EXERCISE INSTRUCTIONS.
Collect every line below that contains the word "lamp".

Stored items from a collection.
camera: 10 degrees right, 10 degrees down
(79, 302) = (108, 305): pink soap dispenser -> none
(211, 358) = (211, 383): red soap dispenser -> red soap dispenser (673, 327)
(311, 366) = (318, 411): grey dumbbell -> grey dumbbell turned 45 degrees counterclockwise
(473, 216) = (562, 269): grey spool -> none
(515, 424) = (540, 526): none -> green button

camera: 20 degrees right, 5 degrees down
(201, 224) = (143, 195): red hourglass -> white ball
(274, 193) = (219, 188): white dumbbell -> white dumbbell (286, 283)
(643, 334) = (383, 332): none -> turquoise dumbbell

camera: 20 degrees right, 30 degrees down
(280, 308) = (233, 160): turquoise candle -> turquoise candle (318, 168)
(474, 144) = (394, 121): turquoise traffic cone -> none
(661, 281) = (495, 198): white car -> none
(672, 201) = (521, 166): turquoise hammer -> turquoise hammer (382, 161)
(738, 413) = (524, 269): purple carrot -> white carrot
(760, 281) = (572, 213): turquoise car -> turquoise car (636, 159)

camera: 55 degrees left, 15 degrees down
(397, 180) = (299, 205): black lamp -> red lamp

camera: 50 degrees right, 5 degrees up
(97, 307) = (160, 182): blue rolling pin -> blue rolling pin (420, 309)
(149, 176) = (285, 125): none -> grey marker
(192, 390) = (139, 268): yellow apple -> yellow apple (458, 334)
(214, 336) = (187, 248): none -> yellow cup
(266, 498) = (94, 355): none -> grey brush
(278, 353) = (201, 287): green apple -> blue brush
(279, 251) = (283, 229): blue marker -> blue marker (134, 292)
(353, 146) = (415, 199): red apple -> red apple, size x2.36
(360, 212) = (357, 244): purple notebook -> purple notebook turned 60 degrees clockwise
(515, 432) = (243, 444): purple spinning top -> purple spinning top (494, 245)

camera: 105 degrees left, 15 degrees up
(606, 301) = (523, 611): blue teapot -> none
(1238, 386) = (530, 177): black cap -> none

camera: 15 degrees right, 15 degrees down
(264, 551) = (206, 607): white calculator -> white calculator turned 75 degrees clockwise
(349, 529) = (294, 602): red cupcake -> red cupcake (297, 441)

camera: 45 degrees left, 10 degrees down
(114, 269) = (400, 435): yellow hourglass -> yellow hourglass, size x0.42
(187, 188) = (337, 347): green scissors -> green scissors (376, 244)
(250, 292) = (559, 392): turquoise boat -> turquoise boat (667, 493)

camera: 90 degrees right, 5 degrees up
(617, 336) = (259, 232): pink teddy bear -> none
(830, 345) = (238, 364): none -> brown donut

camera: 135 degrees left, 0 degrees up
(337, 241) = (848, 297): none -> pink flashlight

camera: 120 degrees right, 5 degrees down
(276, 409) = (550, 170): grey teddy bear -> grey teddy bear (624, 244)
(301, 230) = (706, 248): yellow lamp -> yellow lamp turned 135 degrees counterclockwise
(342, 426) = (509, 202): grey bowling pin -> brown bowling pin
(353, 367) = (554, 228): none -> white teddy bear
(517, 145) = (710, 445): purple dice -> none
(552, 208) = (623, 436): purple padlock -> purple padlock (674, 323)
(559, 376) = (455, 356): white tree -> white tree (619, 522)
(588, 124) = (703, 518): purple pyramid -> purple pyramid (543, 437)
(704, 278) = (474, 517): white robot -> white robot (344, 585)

SOLUTION TO THIS TASK.
(397, 180) = (299, 205): black lamp -> red lamp
(301, 230) = (706, 248): yellow lamp -> yellow lamp turned 135 degrees counterclockwise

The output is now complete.